**What to work on:** Working from the entries that follow, retype each one without any alteration.

**Input material:**
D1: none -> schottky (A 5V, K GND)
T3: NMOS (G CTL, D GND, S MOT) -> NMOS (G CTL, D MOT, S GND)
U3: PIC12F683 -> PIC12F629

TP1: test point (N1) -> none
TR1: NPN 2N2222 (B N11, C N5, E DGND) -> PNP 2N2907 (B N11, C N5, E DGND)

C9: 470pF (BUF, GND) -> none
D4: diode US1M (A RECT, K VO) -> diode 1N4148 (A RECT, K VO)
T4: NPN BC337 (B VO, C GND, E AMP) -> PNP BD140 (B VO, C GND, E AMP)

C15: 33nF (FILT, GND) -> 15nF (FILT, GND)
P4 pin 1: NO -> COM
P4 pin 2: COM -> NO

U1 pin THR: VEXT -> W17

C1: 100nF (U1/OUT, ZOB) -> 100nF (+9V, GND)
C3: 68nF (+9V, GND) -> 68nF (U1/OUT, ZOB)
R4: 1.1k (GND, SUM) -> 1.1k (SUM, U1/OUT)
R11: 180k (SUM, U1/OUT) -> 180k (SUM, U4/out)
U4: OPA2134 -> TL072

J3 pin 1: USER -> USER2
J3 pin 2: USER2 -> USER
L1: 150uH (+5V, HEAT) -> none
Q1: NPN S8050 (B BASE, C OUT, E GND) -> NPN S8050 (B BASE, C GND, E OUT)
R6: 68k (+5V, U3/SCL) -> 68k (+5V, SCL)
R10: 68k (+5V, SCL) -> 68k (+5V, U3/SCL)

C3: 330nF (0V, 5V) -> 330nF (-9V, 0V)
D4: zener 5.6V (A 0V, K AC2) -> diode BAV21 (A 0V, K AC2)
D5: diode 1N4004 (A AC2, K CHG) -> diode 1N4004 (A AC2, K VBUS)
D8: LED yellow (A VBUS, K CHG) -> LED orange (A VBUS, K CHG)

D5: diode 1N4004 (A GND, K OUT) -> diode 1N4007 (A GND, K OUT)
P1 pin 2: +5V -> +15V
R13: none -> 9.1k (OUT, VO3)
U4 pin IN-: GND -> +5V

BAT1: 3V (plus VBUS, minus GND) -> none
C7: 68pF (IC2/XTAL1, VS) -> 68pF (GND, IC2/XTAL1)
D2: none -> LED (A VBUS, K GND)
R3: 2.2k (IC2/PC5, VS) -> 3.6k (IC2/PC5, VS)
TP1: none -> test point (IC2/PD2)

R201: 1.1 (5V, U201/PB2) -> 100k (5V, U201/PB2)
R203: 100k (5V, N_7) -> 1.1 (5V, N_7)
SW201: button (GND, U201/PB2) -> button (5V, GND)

**Task result:**
D1: none -> schottky (A 5V, K GND)
T3: NMOS (G CTL, D GND, S MOT) -> NMOS (G CTL, D MOT, S GND)
U3: PIC12F683 -> PIC12F629

TP1: test point (N1) -> none
TR1: NPN 2N2222 (B N11, C N5, E DGND) -> PNP 2N2907 (B N11, C N5, E DGND)

C9: 470pF (BUF, GND) -> none
D4: diode US1M (A RECT, K VO) -> diode 1N4148 (A RECT, K VO)
T4: NPN BC337 (B VO, C GND, E AMP) -> PNP BD140 (B VO, C GND, E AMP)

C15: 33nF (FILT, GND) -> 15nF (FILT, GND)
P4 pin 1: NO -> COM
P4 pin 2: COM -> NO

U1 pin THR: VEXT -> W17

C1: 100nF (U1/OUT, ZOB) -> 100nF (+9V, GND)
C3: 68nF (+9V, GND) -> 68nF (U1/OUT, ZOB)
R4: 1.1k (GND, SUM) -> 1.1k (SUM, U1/OUT)
R11: 180k (SUM, U1/OUT) -> 180k (SUM, U4/out)
U4: OPA2134 -> TL072

J3 pin 1: USER -> USER2
J3 pin 2: USER2 -> USER
L1: 150uH (+5V, HEAT) -> none
Q1: NPN S8050 (B BASE, C OUT, E GND) -> NPN S8050 (B BASE, C GND, E OUT)
R6: 68k (+5V, U3/SCL) -> 68k (+5V, SCL)
R10: 68k (+5V, SCL) -> 68k (+5V, U3/SCL)

C3: 330nF (0V, 5V) -> 330nF (-9V, 0V)
D4: zener 5.6V (A 0V, K AC2) -> diode BAV21 (A 0V, K AC2)
D5: diode 1N4004 (A AC2, K CHG) -> diode 1N4004 (A AC2, K VBUS)
D8: LED yellow (A VBUS, K CHG) -> LED orange (A VBUS, K CHG)

D5: diode 1N4004 (A GND, K OUT) -> diode 1N4007 (A GND, K OUT)
P1 pin 2: +5V -> +15V
R13: none -> 9.1k (OUT, VO3)
U4 pin IN-: GND -> +5V

BAT1: 3V (plus VBUS, minus GND) -> none
C7: 68pF (IC2/XTAL1, VS) -> 68pF (GND, IC2/XTAL1)
D2: none -> LED (A VBUS, K GND)
R3: 2.2k (IC2/PC5, VS) -> 3.6k (IC2/PC5, VS)
TP1: none -> test point (IC2/PD2)

R201: 1.1 (5V, U201/PB2) -> 100k (5V, U201/PB2)
R203: 100k (5V, N_7) -> 1.1 (5V, N_7)
SW201: button (GND, U201/PB2) -> button (5V, GND)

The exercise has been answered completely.